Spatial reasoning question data
——————

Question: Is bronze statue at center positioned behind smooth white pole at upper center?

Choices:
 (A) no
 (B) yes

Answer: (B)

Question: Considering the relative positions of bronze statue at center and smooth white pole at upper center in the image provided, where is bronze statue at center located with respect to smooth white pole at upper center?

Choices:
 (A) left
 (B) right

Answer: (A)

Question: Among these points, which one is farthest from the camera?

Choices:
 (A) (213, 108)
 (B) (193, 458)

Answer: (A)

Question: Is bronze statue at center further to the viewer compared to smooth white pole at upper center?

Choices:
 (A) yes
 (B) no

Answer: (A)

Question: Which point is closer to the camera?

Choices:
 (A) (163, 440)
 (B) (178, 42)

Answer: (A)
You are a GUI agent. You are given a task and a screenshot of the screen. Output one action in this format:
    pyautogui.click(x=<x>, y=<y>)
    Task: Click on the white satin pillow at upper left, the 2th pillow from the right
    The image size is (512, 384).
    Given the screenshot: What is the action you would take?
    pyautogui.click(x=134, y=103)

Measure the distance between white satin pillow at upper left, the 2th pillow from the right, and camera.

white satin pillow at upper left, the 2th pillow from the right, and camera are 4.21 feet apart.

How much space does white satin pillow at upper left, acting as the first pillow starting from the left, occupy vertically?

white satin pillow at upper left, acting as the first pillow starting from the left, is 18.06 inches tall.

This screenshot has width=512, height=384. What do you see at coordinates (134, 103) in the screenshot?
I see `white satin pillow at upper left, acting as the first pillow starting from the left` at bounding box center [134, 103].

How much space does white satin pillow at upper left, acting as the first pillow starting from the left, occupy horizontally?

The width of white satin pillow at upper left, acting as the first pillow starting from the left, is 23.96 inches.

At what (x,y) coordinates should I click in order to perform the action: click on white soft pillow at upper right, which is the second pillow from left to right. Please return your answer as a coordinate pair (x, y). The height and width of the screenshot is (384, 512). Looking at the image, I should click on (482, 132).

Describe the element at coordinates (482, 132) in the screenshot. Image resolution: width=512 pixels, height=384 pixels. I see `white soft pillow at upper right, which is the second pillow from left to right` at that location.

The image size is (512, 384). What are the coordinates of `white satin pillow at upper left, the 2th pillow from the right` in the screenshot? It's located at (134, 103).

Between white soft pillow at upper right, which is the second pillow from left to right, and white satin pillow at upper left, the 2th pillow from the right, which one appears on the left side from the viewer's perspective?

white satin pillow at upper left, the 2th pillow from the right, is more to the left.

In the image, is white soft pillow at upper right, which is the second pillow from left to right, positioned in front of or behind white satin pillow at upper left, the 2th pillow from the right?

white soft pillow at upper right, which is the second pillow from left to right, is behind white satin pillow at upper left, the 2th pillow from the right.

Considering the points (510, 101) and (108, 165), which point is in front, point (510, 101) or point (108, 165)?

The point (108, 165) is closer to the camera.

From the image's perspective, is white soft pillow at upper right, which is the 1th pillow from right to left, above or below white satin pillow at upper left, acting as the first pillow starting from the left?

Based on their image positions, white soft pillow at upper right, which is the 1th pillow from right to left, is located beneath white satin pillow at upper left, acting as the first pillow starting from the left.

——————

YOUR OBJECTIVE » Copy out every one of the lines above word for word.

FULL ANSWER »
Question: Is bronze statue at center positioned behind smooth white pole at upper center?

Choices:
 (A) no
 (B) yes

Answer: (B)

Question: Considering the relative positions of bronze statue at center and smooth white pole at upper center in the image provided, where is bronze statue at center located with respect to smooth white pole at upper center?

Choices:
 (A) left
 (B) right

Answer: (A)

Question: Among these points, which one is farthest from the camera?

Choices:
 (A) (213, 108)
 (B) (193, 458)

Answer: (A)

Question: Is bronze statue at center further to the viewer compared to smooth white pole at upper center?

Choices:
 (A) yes
 (B) no

Answer: (A)

Question: Which point is closer to the camera?

Choices:
 (A) (163, 440)
 (B) (178, 42)

Answer: (A)
You are a GUI agent. You are given a task and a screenshot of the screen. Output one action in this format:
    pyautogui.click(x=<x>, y=<y>)
    Task: Click on the white satin pillow at upper left, the 2th pillow from the right
    The image size is (512, 384).
    Given the screenshot: What is the action you would take?
    pyautogui.click(x=134, y=103)

Measure the distance between white satin pillow at upper left, the 2th pillow from the right, and camera.

white satin pillow at upper left, the 2th pillow from the right, and camera are 4.21 feet apart.

How much space does white satin pillow at upper left, acting as the first pillow starting from the left, occupy vertically?

white satin pillow at upper left, acting as the first pillow starting from the left, is 18.06 inches tall.

This screenshot has width=512, height=384. What do you see at coordinates (134, 103) in the screenshot?
I see `white satin pillow at upper left, acting as the first pillow starting from the left` at bounding box center [134, 103].

How much space does white satin pillow at upper left, acting as the first pillow starting from the left, occupy horizontally?

The width of white satin pillow at upper left, acting as the first pillow starting from the left, is 23.96 inches.

At what (x,y) coordinates should I click in order to perform the action: click on white soft pillow at upper right, which is the second pillow from left to right. Please return your answer as a coordinate pair (x, y). The height and width of the screenshot is (384, 512). Looking at the image, I should click on (482, 132).

Describe the element at coordinates (482, 132) in the screenshot. Image resolution: width=512 pixels, height=384 pixels. I see `white soft pillow at upper right, which is the second pillow from left to right` at that location.

The image size is (512, 384). What are the coordinates of `white satin pillow at upper left, the 2th pillow from the right` in the screenshot? It's located at (134, 103).

Between white soft pillow at upper right, which is the second pillow from left to right, and white satin pillow at upper left, the 2th pillow from the right, which one appears on the left side from the viewer's perspective?

white satin pillow at upper left, the 2th pillow from the right, is more to the left.

In the image, is white soft pillow at upper right, which is the second pillow from left to right, positioned in front of or behind white satin pillow at upper left, the 2th pillow from the right?

white soft pillow at upper right, which is the second pillow from left to right, is behind white satin pillow at upper left, the 2th pillow from the right.

Considering the points (510, 101) and (108, 165), which point is in front, point (510, 101) or point (108, 165)?

The point (108, 165) is closer to the camera.

From the image's perspective, is white soft pillow at upper right, which is the 1th pillow from right to left, above or below white satin pillow at upper left, acting as the first pillow starting from the left?

Based on their image positions, white soft pillow at upper right, which is the 1th pillow from right to left, is located beneath white satin pillow at upper left, acting as the first pillow starting from the left.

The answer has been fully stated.